**** GIVEN RECORDS

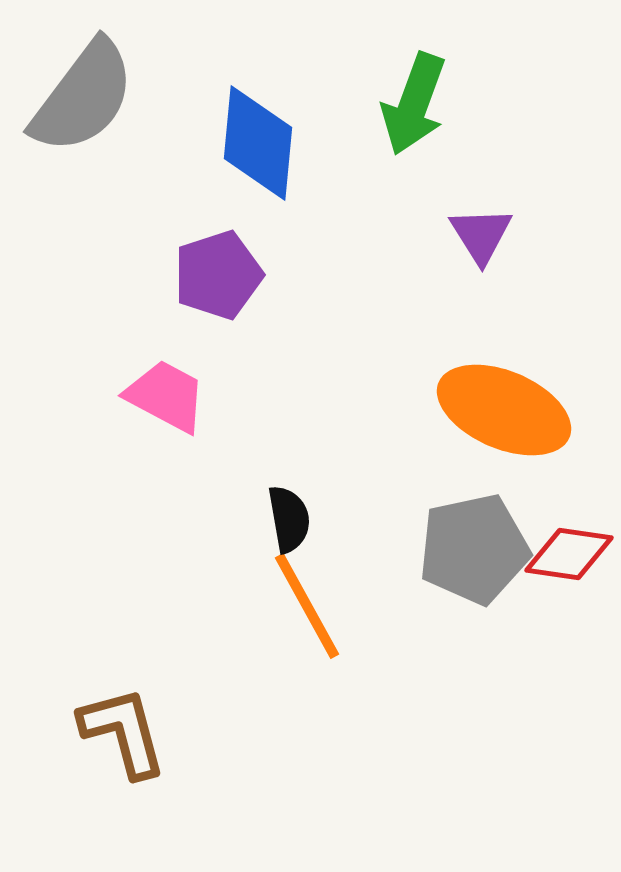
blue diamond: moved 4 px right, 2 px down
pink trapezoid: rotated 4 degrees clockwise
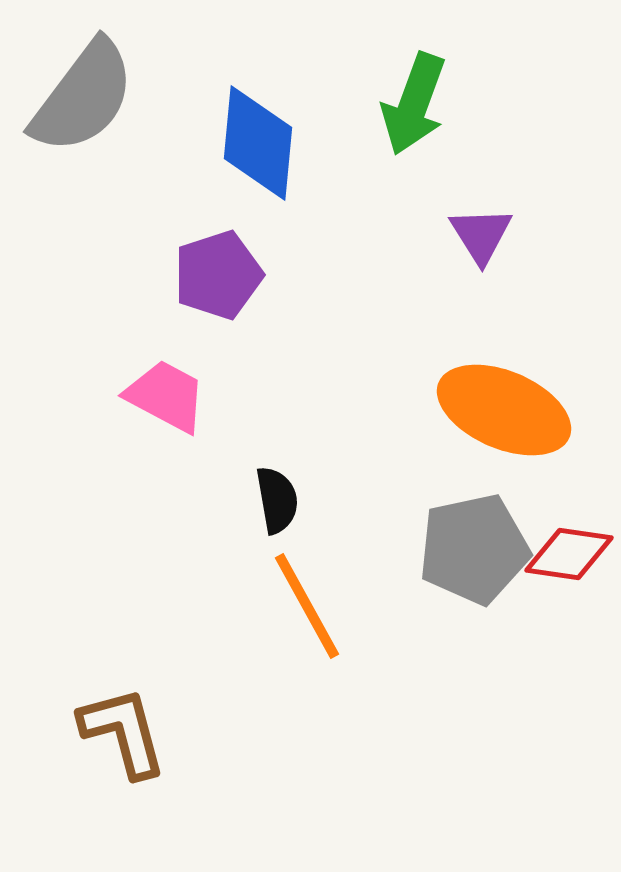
black semicircle: moved 12 px left, 19 px up
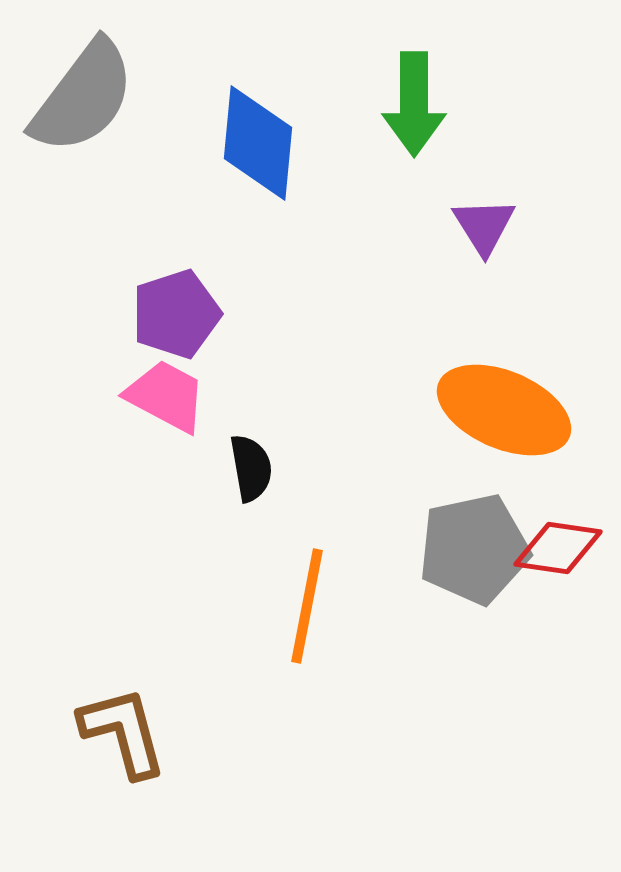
green arrow: rotated 20 degrees counterclockwise
purple triangle: moved 3 px right, 9 px up
purple pentagon: moved 42 px left, 39 px down
black semicircle: moved 26 px left, 32 px up
red diamond: moved 11 px left, 6 px up
orange line: rotated 40 degrees clockwise
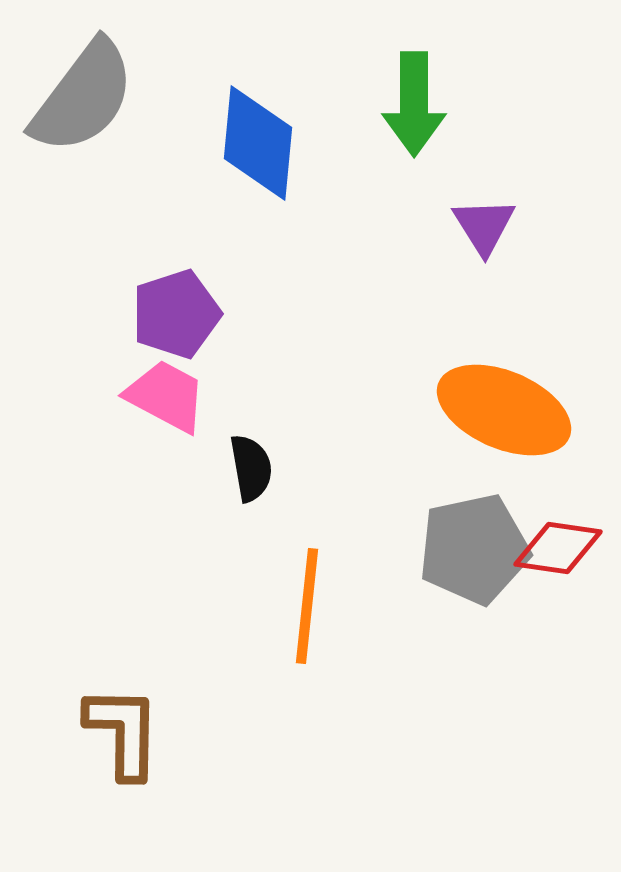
orange line: rotated 5 degrees counterclockwise
brown L-shape: rotated 16 degrees clockwise
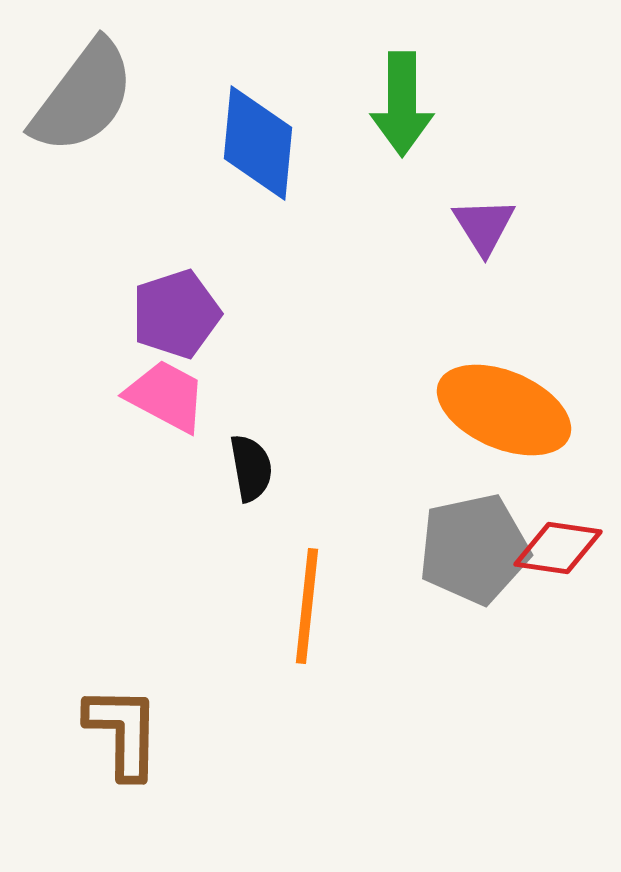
green arrow: moved 12 px left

********

## WHAT YOU HAVE TO DO
Return every change line from the entries above, word for word and in the same order. Leave out the pictures.

## FINAL RESULT
blue diamond: moved 4 px right, 2 px down
pink trapezoid: rotated 4 degrees clockwise
black semicircle: moved 12 px left, 19 px up
green arrow: rotated 20 degrees counterclockwise
purple triangle: moved 3 px right, 9 px up
purple pentagon: moved 42 px left, 39 px down
black semicircle: moved 26 px left, 32 px up
red diamond: moved 11 px left, 6 px up
orange line: rotated 40 degrees clockwise
orange line: rotated 5 degrees counterclockwise
brown L-shape: rotated 16 degrees clockwise
green arrow: moved 12 px left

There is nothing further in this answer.